**PROBLEM**
All of the records below must be output exactly, with no pictures carried over.

=== Begin Enclosure ===

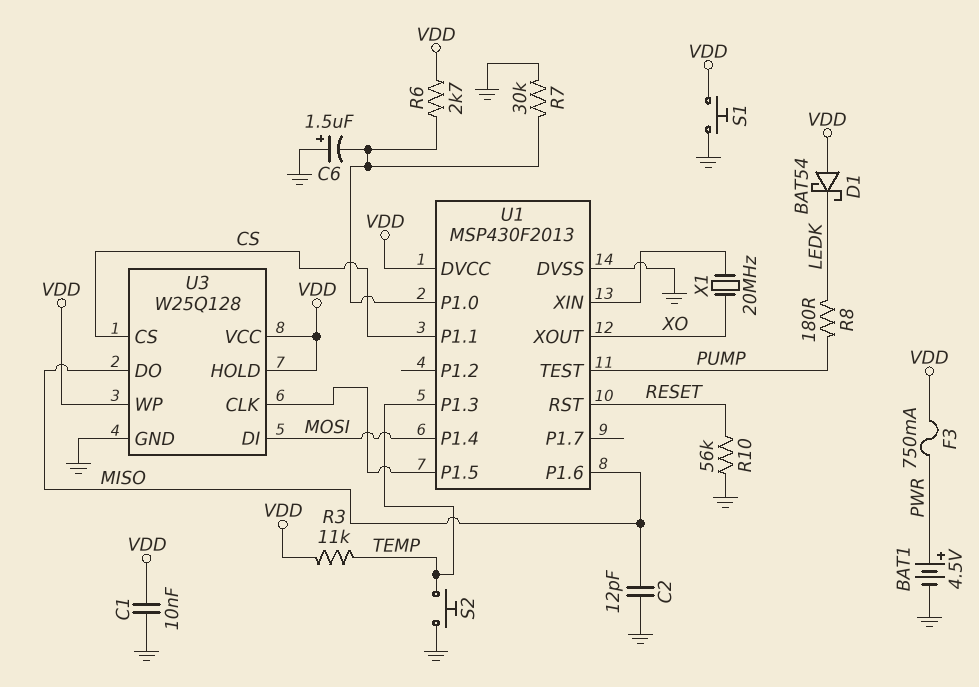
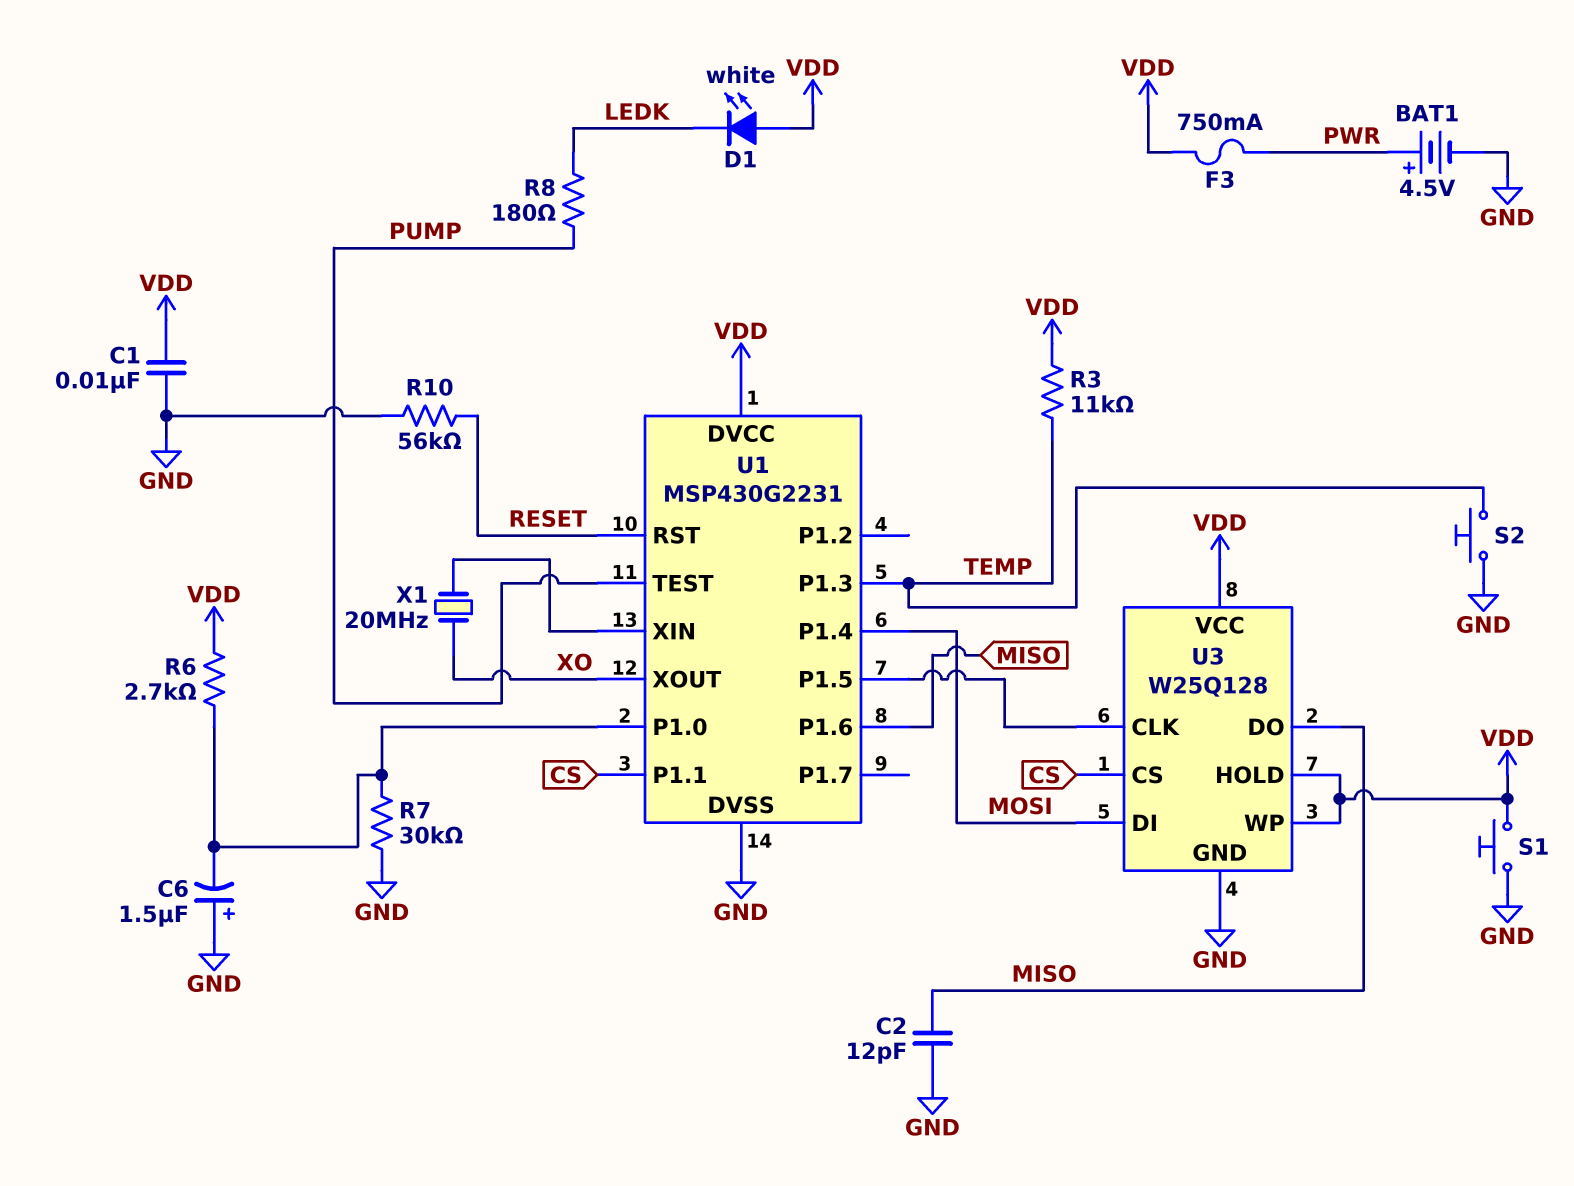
D1: schottky BAT54 (A VDD, K LEDK) -> LED white (A VDD, K LEDK)
U1: MSP430F2013 -> MSP430G2231

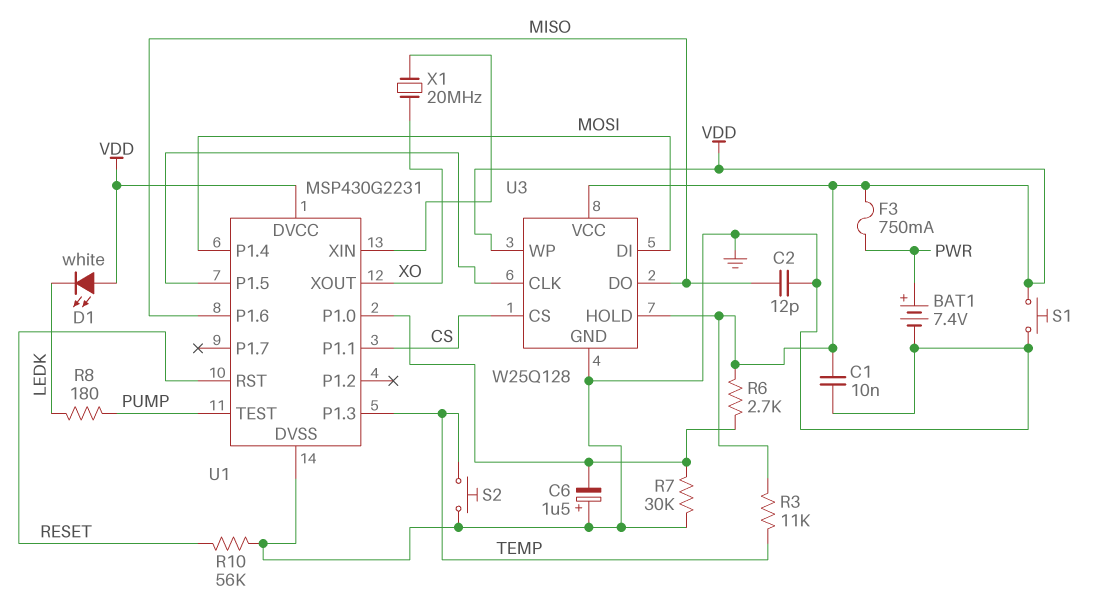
BAT1: 4.5V (plus PWR, minus GND) -> 7.4V (plus PWR, minus GND)

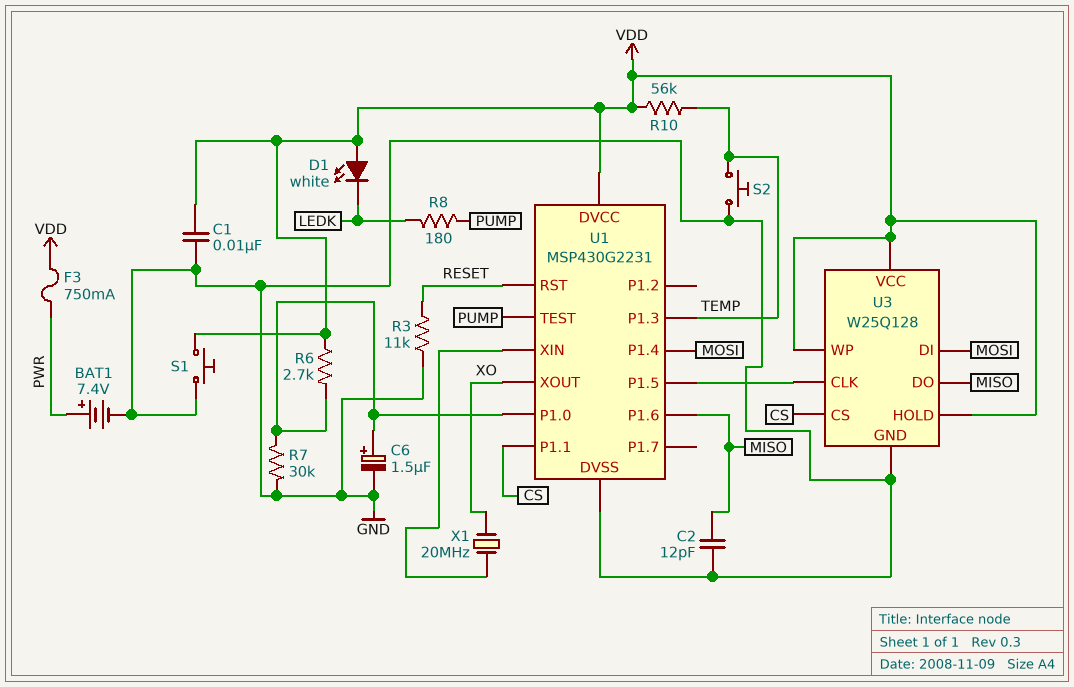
C6: 1.5uF (plus GND, minus U1/P1.0) -> 1.5uF (plus U1/P1.0, minus GND)
R3: 11k (TEMP, VDD) -> 11k (GND, RESET)
R10: 56k (GND, RESET) -> 56k (TEMP, VDD)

=== End Enclosure ===

**OUTPUT**
D1: schottky BAT54 (A VDD, K LEDK) -> LED white (A VDD, K LEDK)
U1: MSP430F2013 -> MSP430G2231

BAT1: 4.5V (plus PWR, minus GND) -> 7.4V (plus PWR, minus GND)

C6: 1.5uF (plus GND, minus U1/P1.0) -> 1.5uF (plus U1/P1.0, minus GND)
R3: 11k (TEMP, VDD) -> 11k (GND, RESET)
R10: 56k (GND, RESET) -> 56k (TEMP, VDD)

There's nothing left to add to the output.